Records from a data source:
——

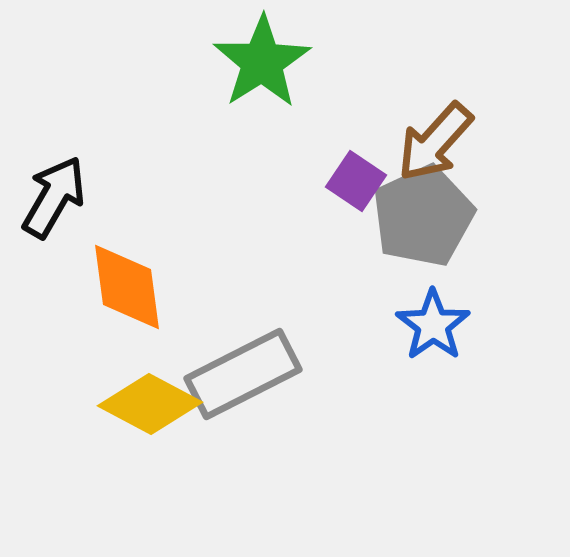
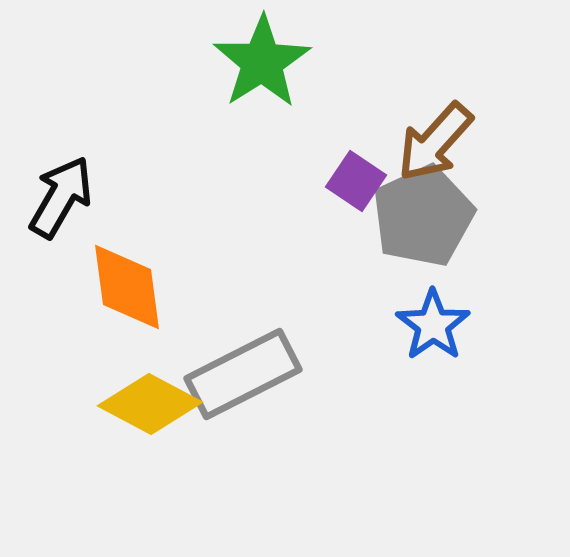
black arrow: moved 7 px right
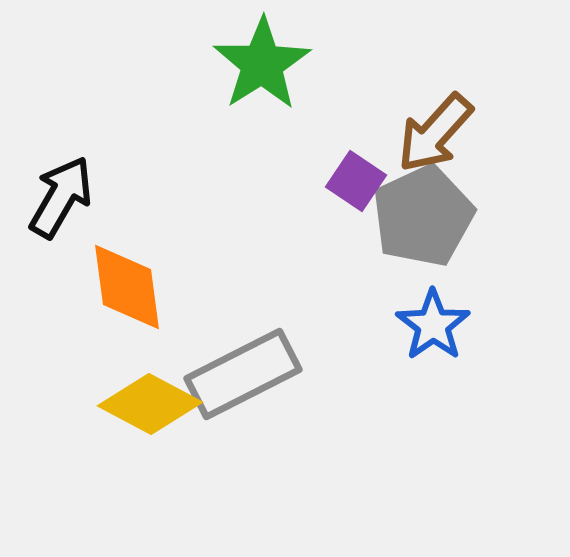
green star: moved 2 px down
brown arrow: moved 9 px up
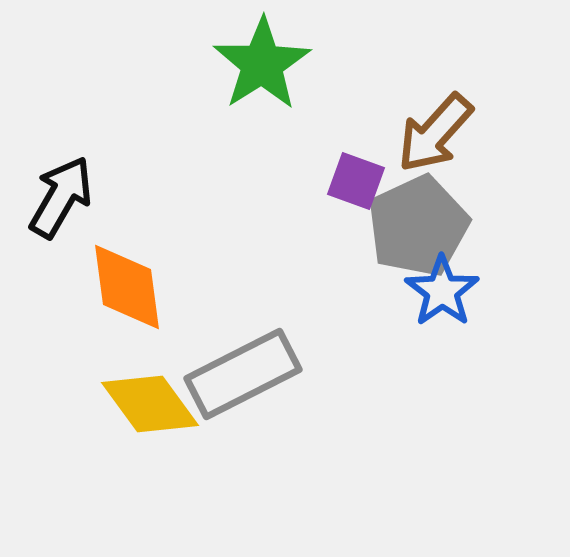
purple square: rotated 14 degrees counterclockwise
gray pentagon: moved 5 px left, 10 px down
blue star: moved 9 px right, 34 px up
yellow diamond: rotated 26 degrees clockwise
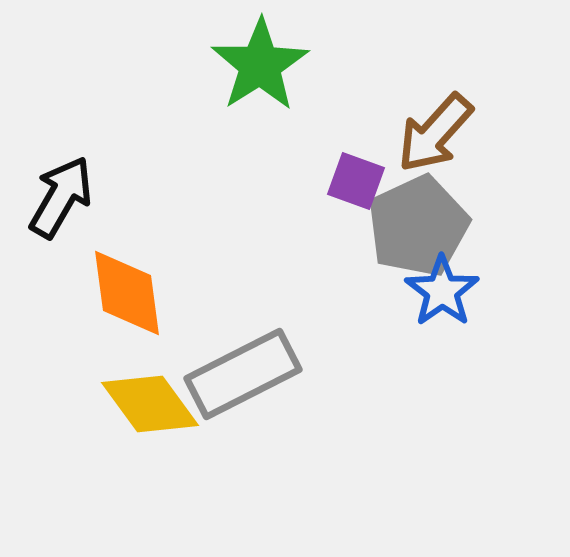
green star: moved 2 px left, 1 px down
orange diamond: moved 6 px down
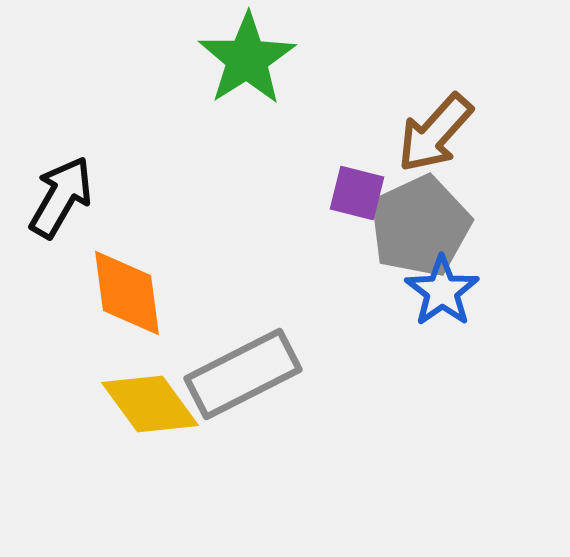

——

- [EXERCISE] Update the listing above by changing every "star" to "triangle" and keeping all else unchanged. Leave the pictures out of your answer.

- [EXPECTED OUTPUT]
black arrow: moved 7 px right
green triangle: moved 2 px down
brown arrow: moved 9 px up
purple square: rotated 14 degrees counterclockwise
gray pentagon: moved 5 px left, 10 px down
blue triangle: moved 9 px right, 34 px up
yellow diamond: rotated 26 degrees clockwise
green triangle: moved 2 px left, 1 px down
orange diamond: moved 6 px down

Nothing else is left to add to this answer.